Pictures aside, write out the data exactly as it reads.

=-=-=

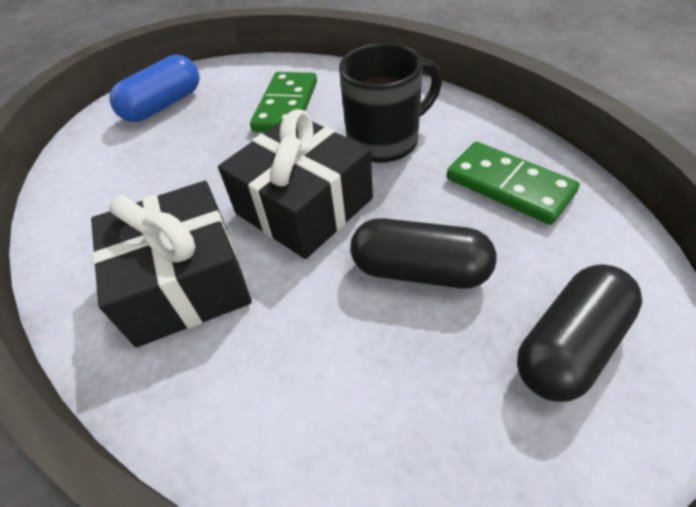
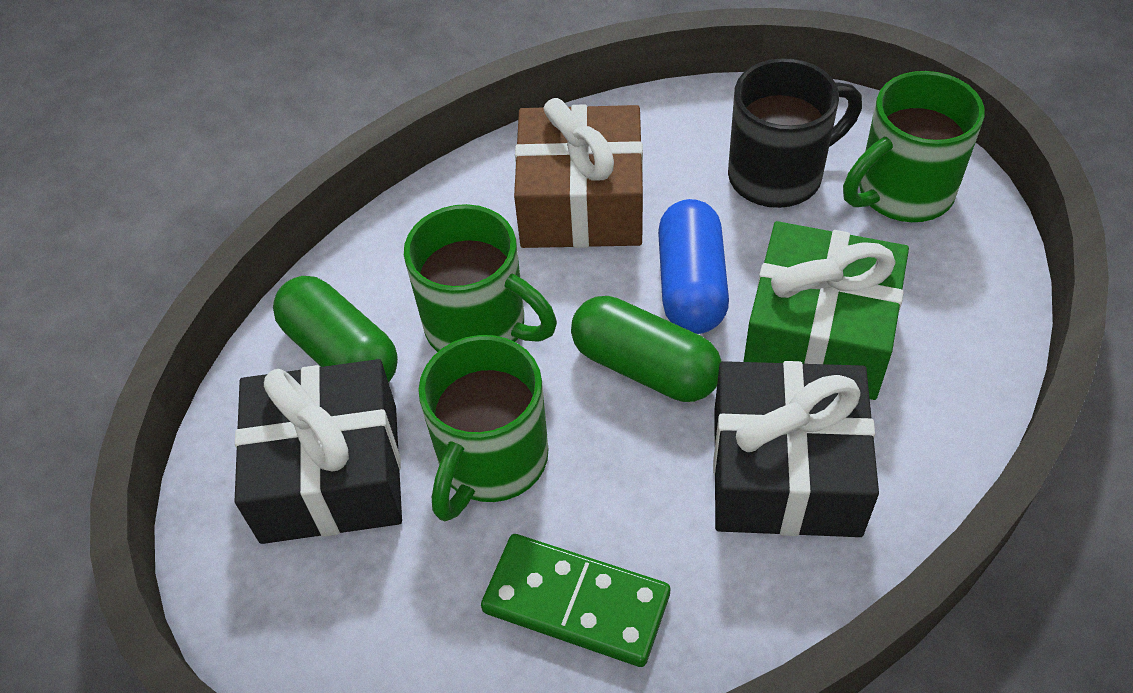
black capsule: 2 -> 0
brown gift: 0 -> 1
green capsule: 0 -> 2
green domino: 2 -> 1
green gift: 0 -> 1
green mug: 0 -> 3

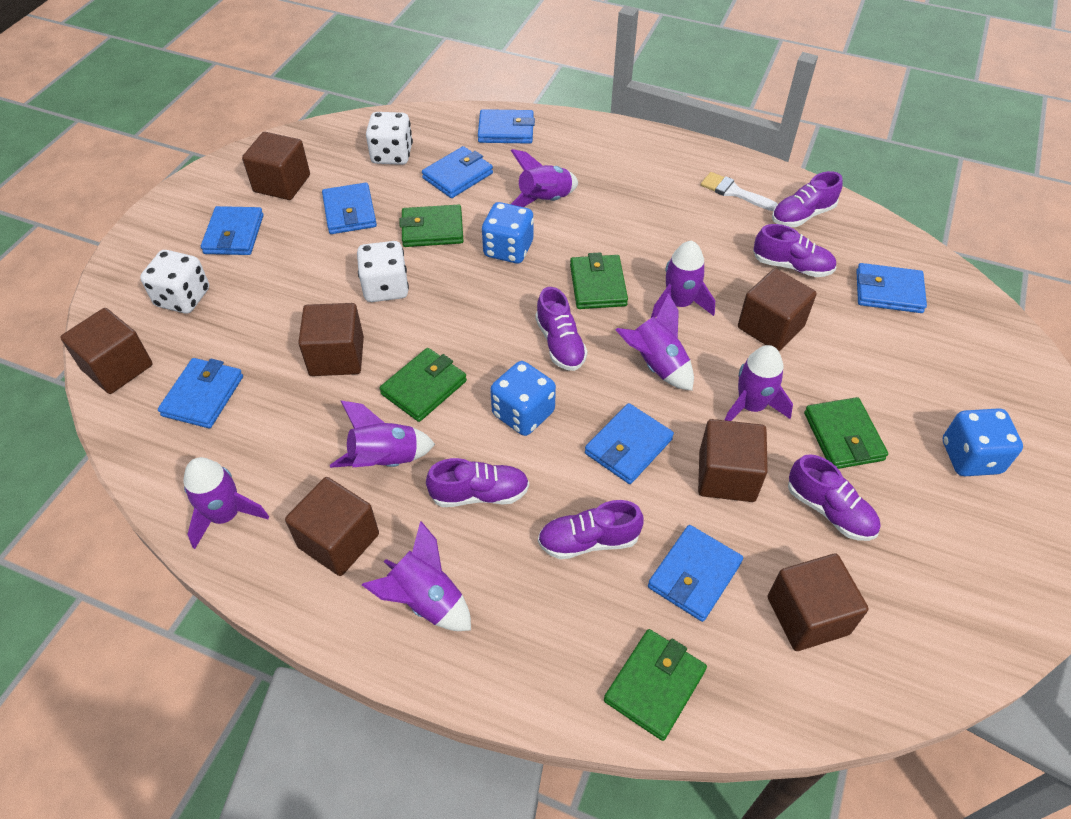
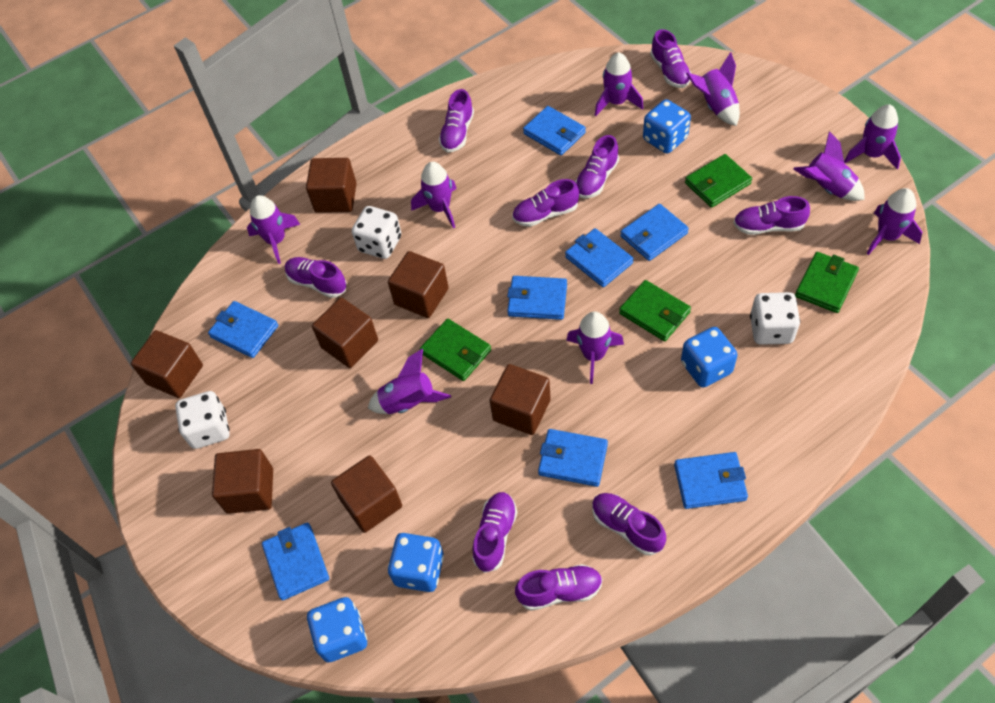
blue dice: 3 -> 4
green wallet: 5 -> 4
purple rocket: 7 -> 9
purple shoe: 6 -> 9
white brush: 1 -> 0

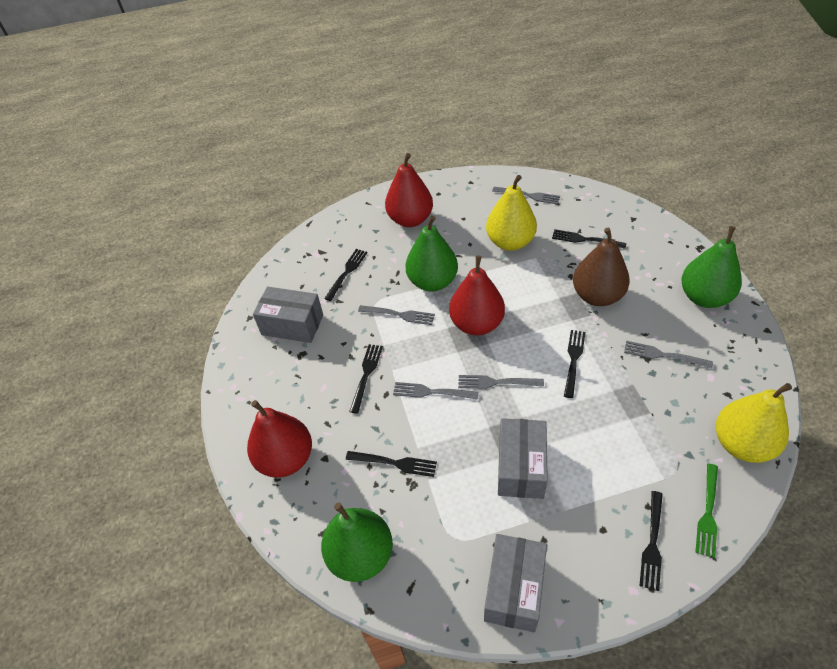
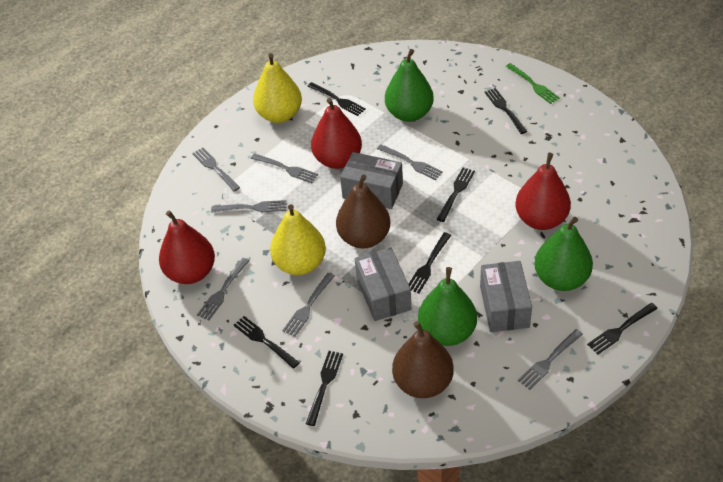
black fork: 6 -> 7
brown pear: 1 -> 2
grey fork: 5 -> 7

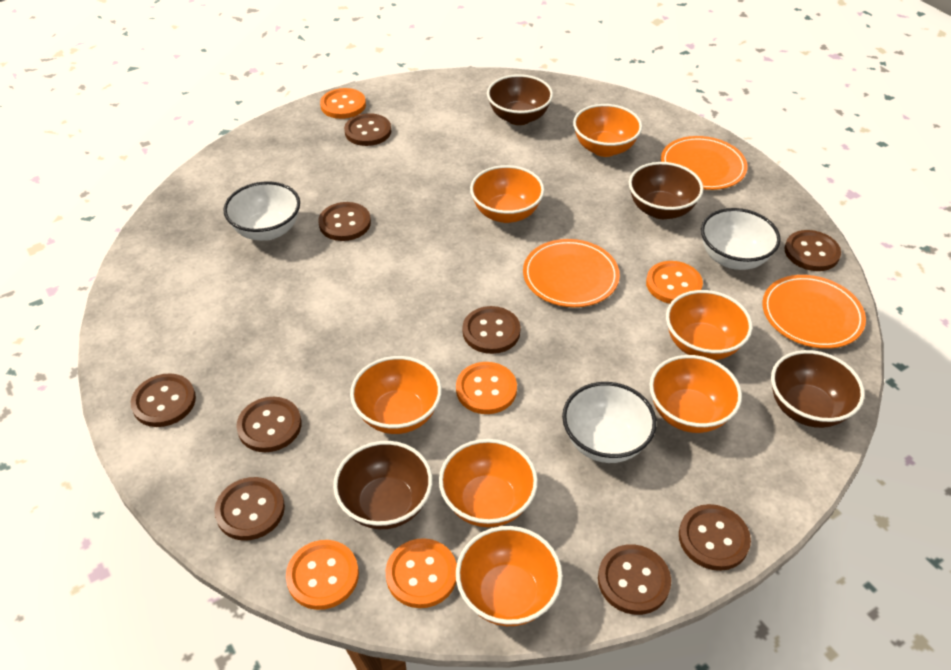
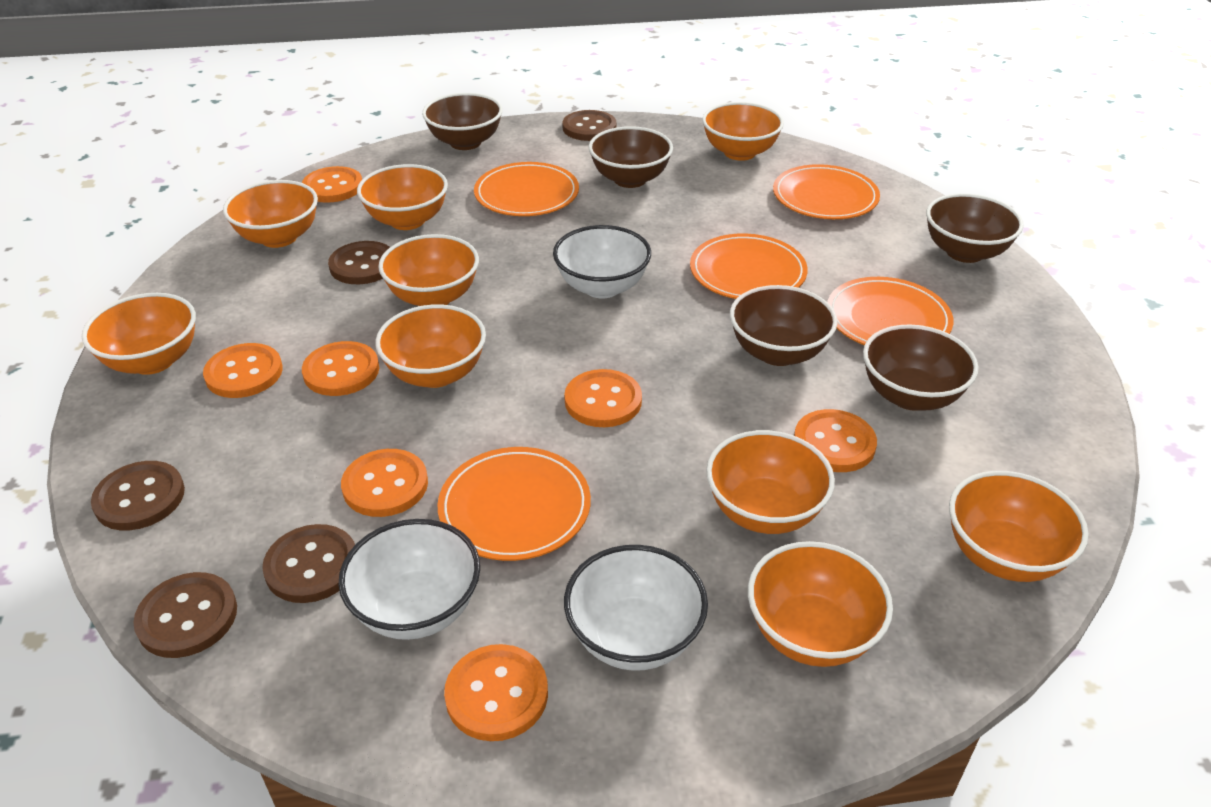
brown bowl: 4 -> 5
brown button: 9 -> 5
orange bowl: 7 -> 9
orange button: 5 -> 7
orange plate: 3 -> 5

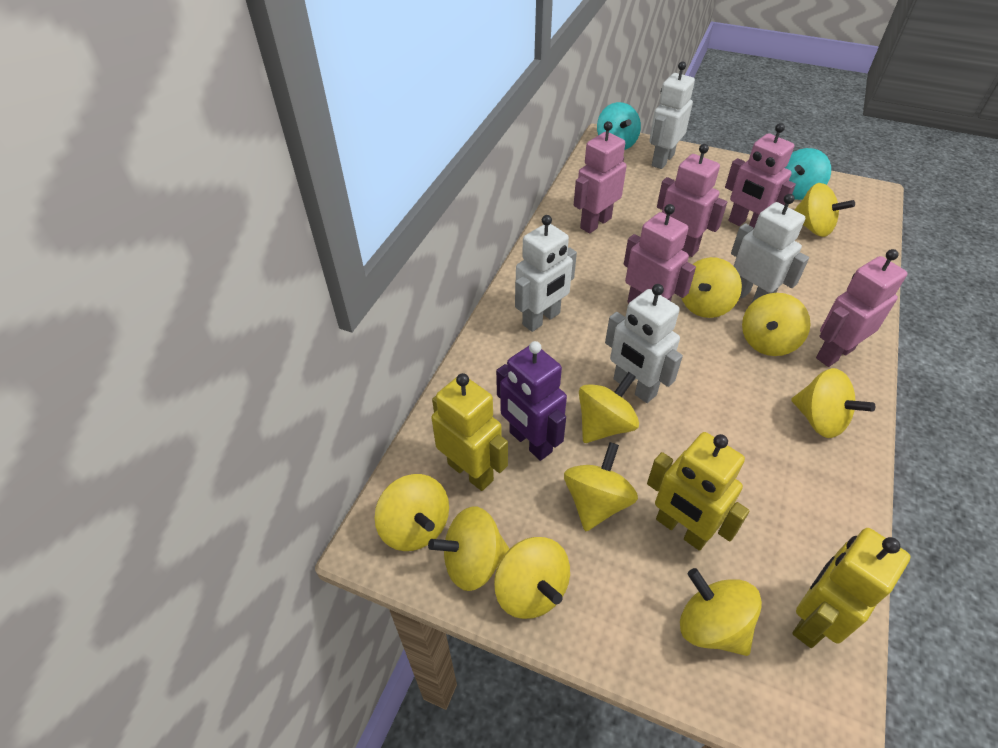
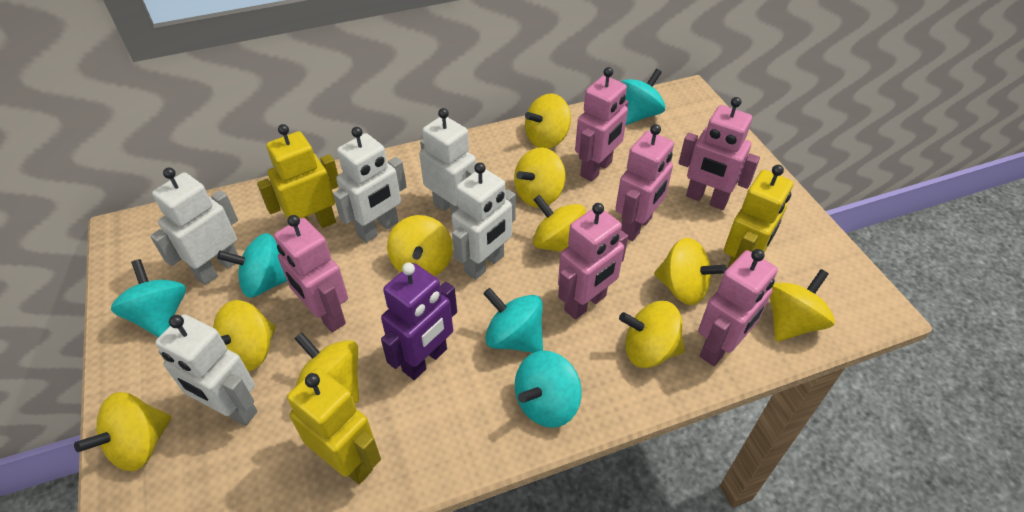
pink robot: 5 -> 6
turquoise spinning top: 2 -> 5
white robot: 4 -> 5

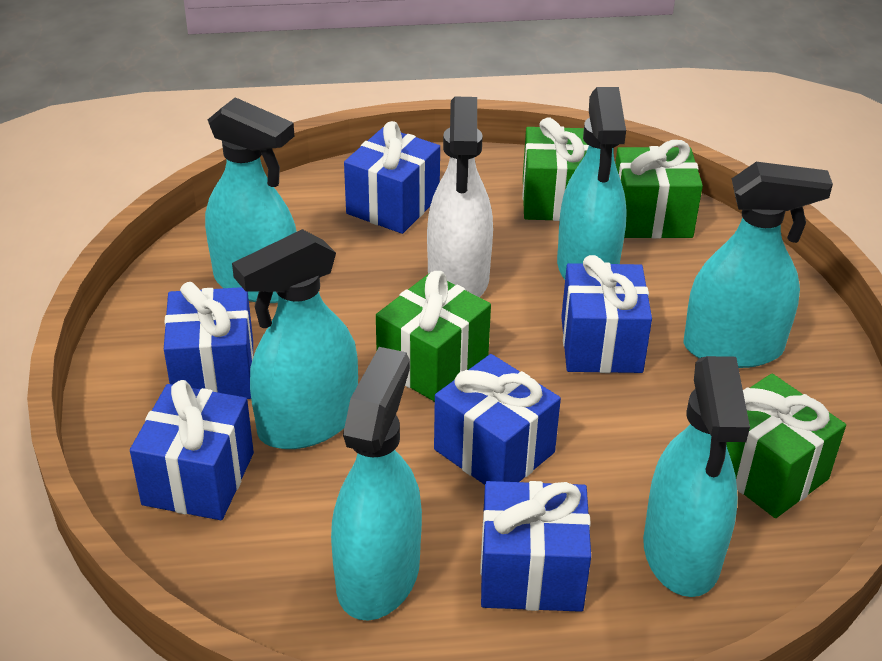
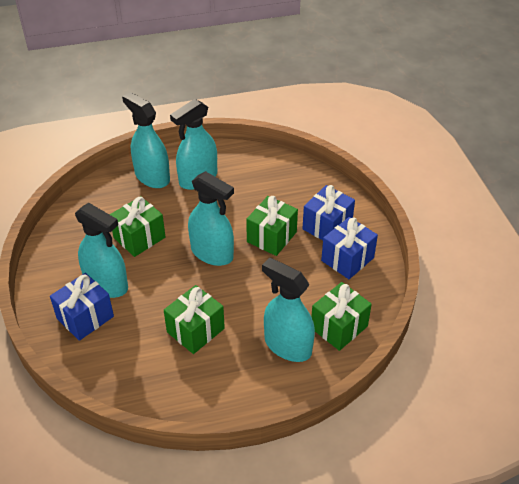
blue gift: 6 -> 3
turquoise spray bottle: 6 -> 5
white spray bottle: 1 -> 0

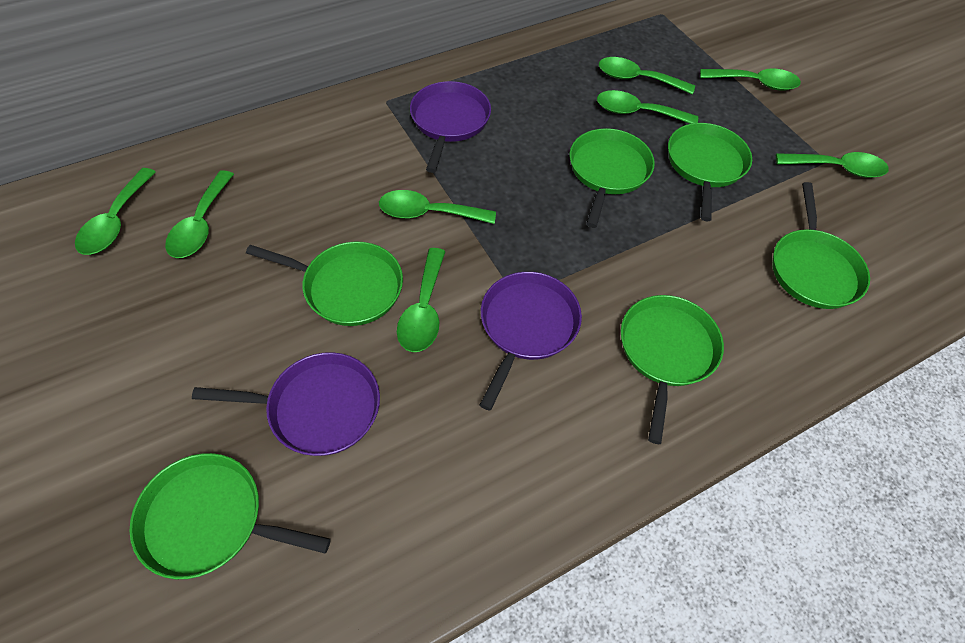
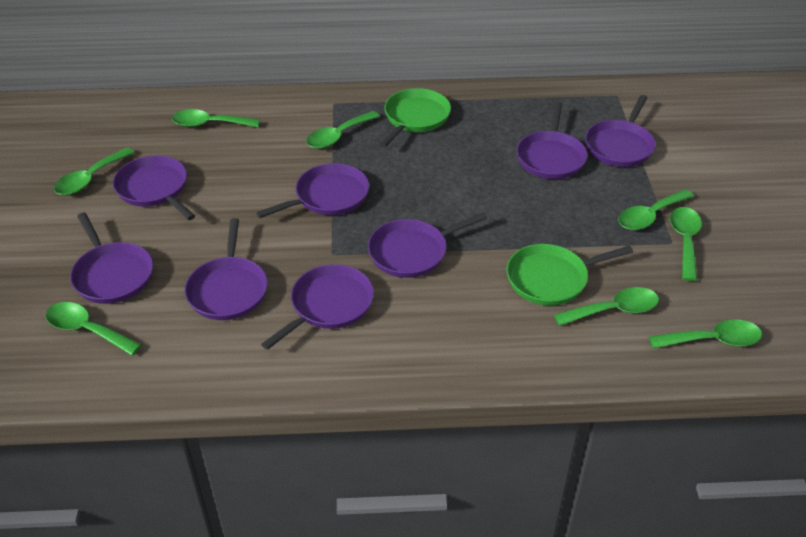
green pan: 6 -> 2
purple pan: 3 -> 8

=-=-=

-- Answer for this exercise --
black capsule: 2 -> 0
brown gift: 0 -> 1
green capsule: 0 -> 2
green domino: 2 -> 1
green gift: 0 -> 1
green mug: 0 -> 3

blue dice: 3 -> 4
green wallet: 5 -> 4
purple rocket: 7 -> 9
purple shoe: 6 -> 9
white brush: 1 -> 0

black fork: 6 -> 7
brown pear: 1 -> 2
grey fork: 5 -> 7

brown bowl: 4 -> 5
brown button: 9 -> 5
orange bowl: 7 -> 9
orange button: 5 -> 7
orange plate: 3 -> 5

pink robot: 5 -> 6
turquoise spinning top: 2 -> 5
white robot: 4 -> 5

blue gift: 6 -> 3
turquoise spray bottle: 6 -> 5
white spray bottle: 1 -> 0

green pan: 6 -> 2
purple pan: 3 -> 8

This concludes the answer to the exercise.